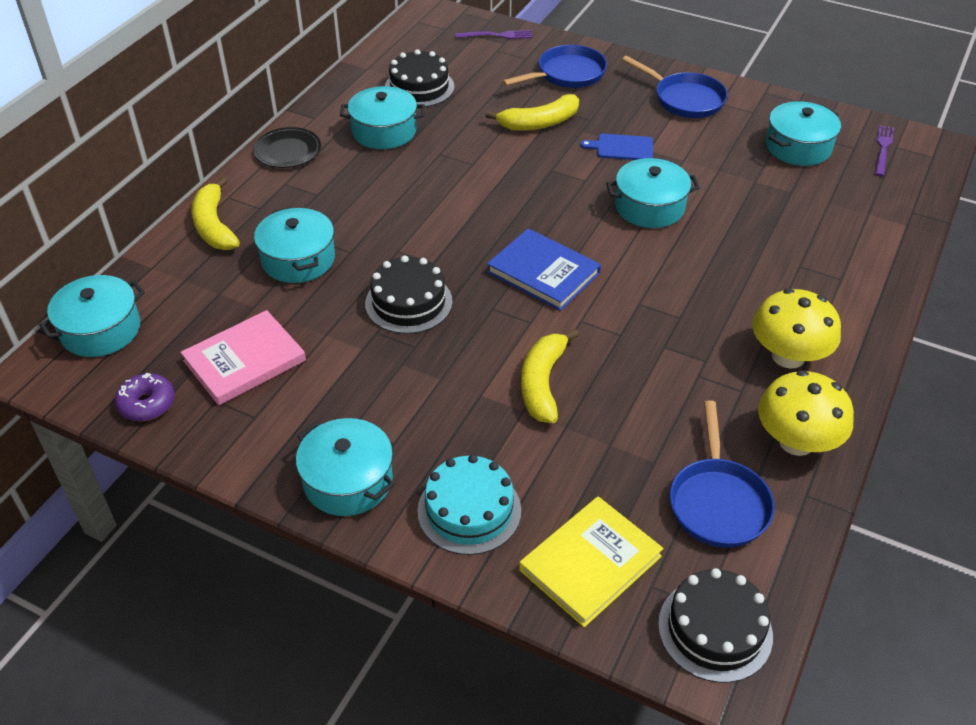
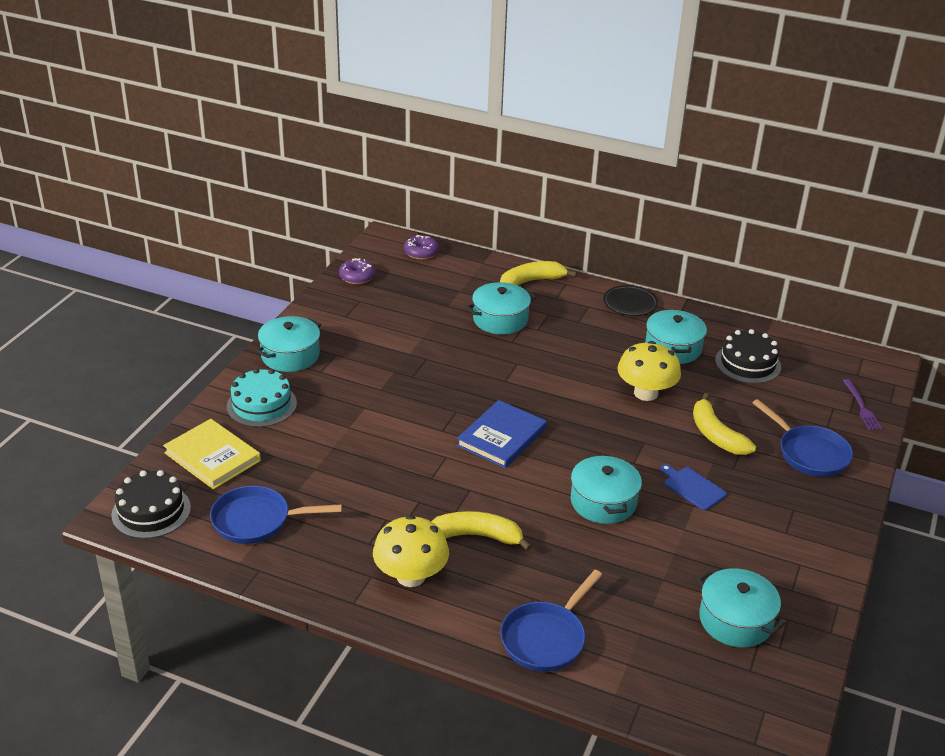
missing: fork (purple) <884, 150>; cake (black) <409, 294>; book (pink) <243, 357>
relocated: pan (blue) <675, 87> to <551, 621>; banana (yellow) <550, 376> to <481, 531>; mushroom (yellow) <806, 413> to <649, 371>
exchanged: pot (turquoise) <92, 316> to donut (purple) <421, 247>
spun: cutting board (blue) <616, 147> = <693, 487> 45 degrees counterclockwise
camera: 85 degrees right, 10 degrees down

• [Prompt]: Exactly as written, give again every line from the one containing "exchanged: pot (turquoise)" through the last line of the material above, and no other lines.

• [Worked solution]:
exchanged: pot (turquoise) <92, 316> to donut (purple) <421, 247>
spun: cutting board (blue) <616, 147> = <693, 487> 45 degrees counterclockwise
camera: 85 degrees right, 10 degrees down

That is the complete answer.